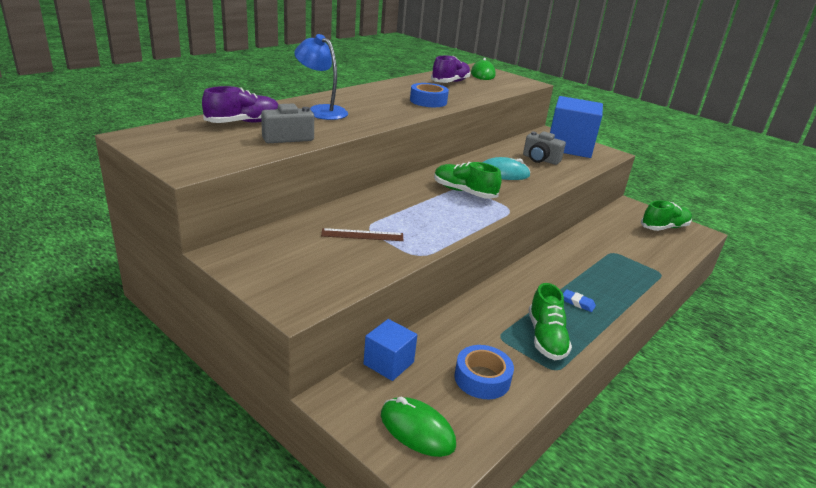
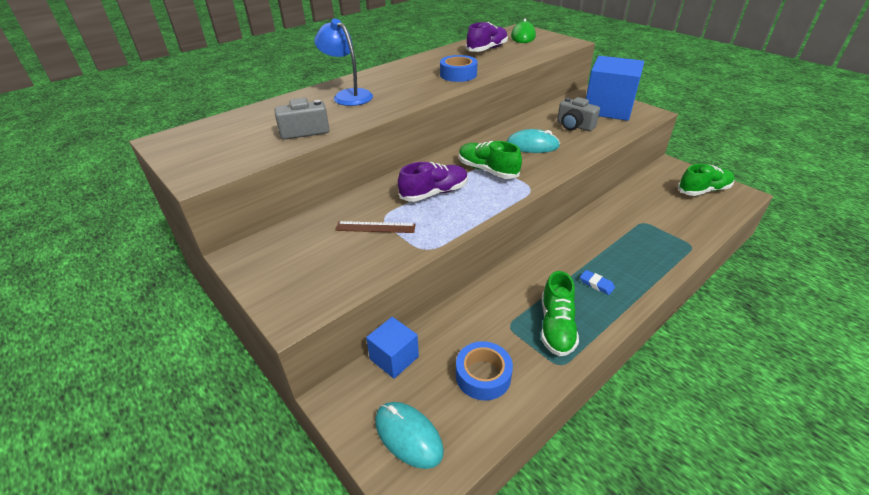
camera: 10 degrees right, 10 degrees up
(243, 123) = (269, 116): purple shoe -> purple shoe (434, 193)
(417, 429) = (408, 436): green mouse -> turquoise mouse

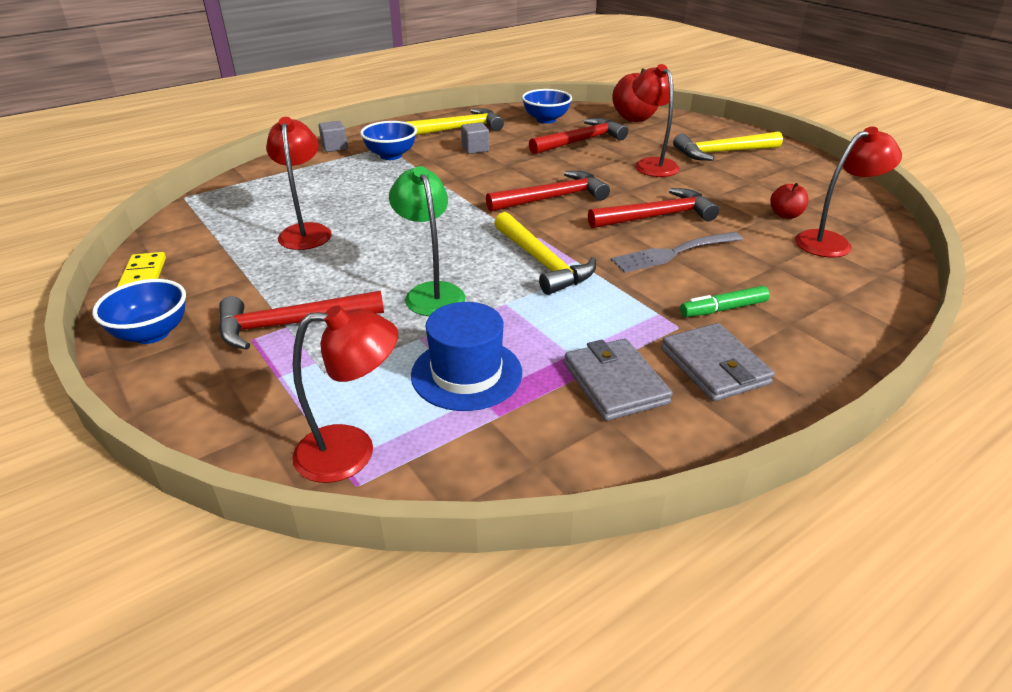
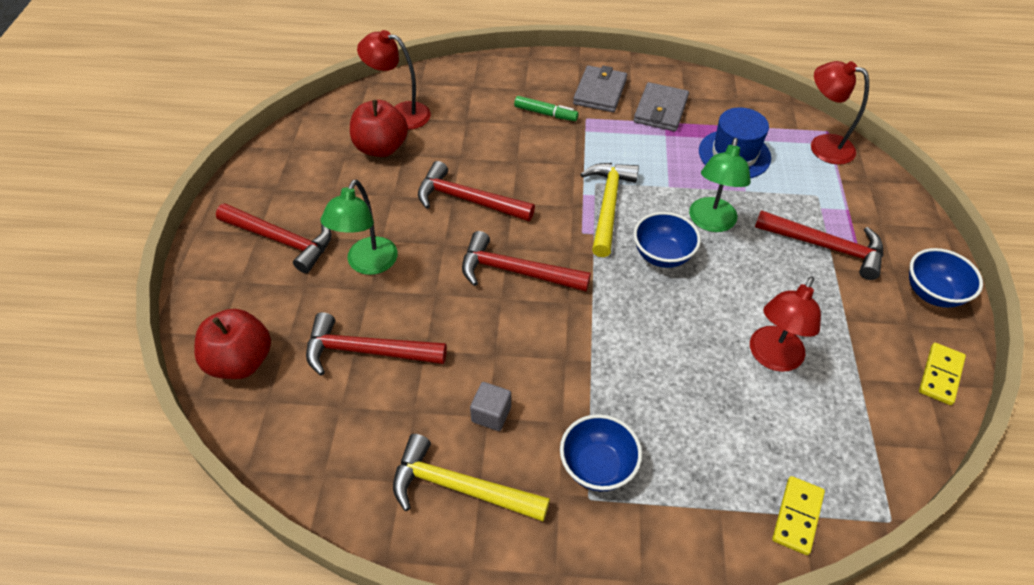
camera: 140 degrees left, 15 degrees up
(251, 179) = (797, 516): none -> yellow domino
(334, 147) = (652, 546): grey cube -> none
(546, 120) = (333, 433): blue bowl -> blue bowl (662, 255)
(651, 164) = (368, 264): red lamp -> green lamp
(672, 253) = (511, 163): grey fork -> none
(722, 152) = (282, 240): yellow hammer -> red hammer
(785, 215) = (381, 148): red apple -> red apple, size x1.79

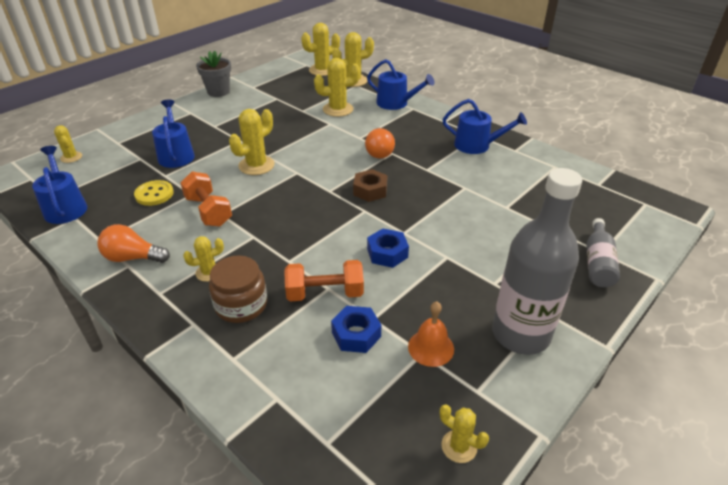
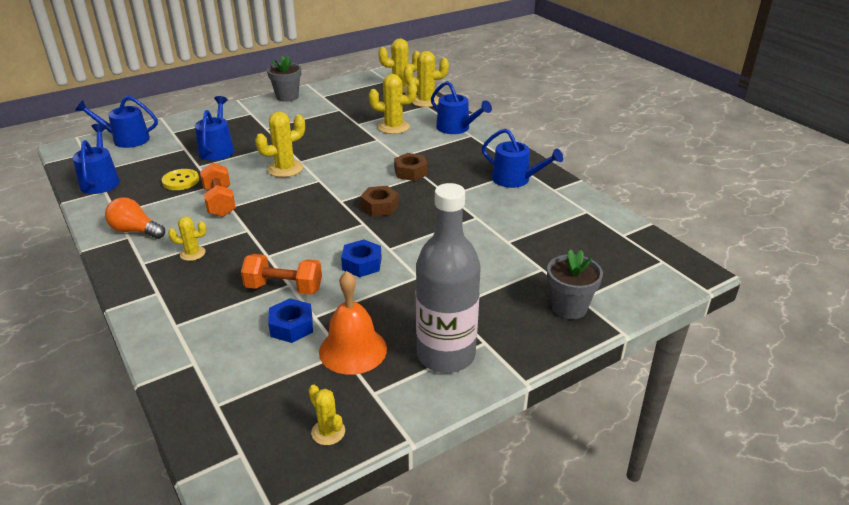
camera: 15 degrees right, 5 degrees down
(71, 157) = (126, 139): yellow cactus -> blue watering can
(241, 305) = (205, 284): brown jar -> none
(379, 152) = (410, 172): orange light bulb -> brown nut
(431, 347) = (353, 350): orange bell -> orange bell, size x1.51
(598, 263) = (569, 307): grey bottle -> grey flower pot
########
§ THE PROBLEM: With the pictures left out, write out all of the data exactly.

§ FINISHED TASK:
camera: 10 degrees right, 10 degrees up
(243, 123) = (269, 116): purple shoe -> purple shoe (434, 193)
(417, 429) = (408, 436): green mouse -> turquoise mouse

camera: 140 degrees left, 15 degrees up
(251, 179) = (797, 516): none -> yellow domino
(334, 147) = (652, 546): grey cube -> none
(546, 120) = (333, 433): blue bowl -> blue bowl (662, 255)
(651, 164) = (368, 264): red lamp -> green lamp
(672, 253) = (511, 163): grey fork -> none
(722, 152) = (282, 240): yellow hammer -> red hammer
(785, 215) = (381, 148): red apple -> red apple, size x1.79

camera: 15 degrees right, 5 degrees down
(71, 157) = (126, 139): yellow cactus -> blue watering can
(241, 305) = (205, 284): brown jar -> none
(379, 152) = (410, 172): orange light bulb -> brown nut
(431, 347) = (353, 350): orange bell -> orange bell, size x1.51
(598, 263) = (569, 307): grey bottle -> grey flower pot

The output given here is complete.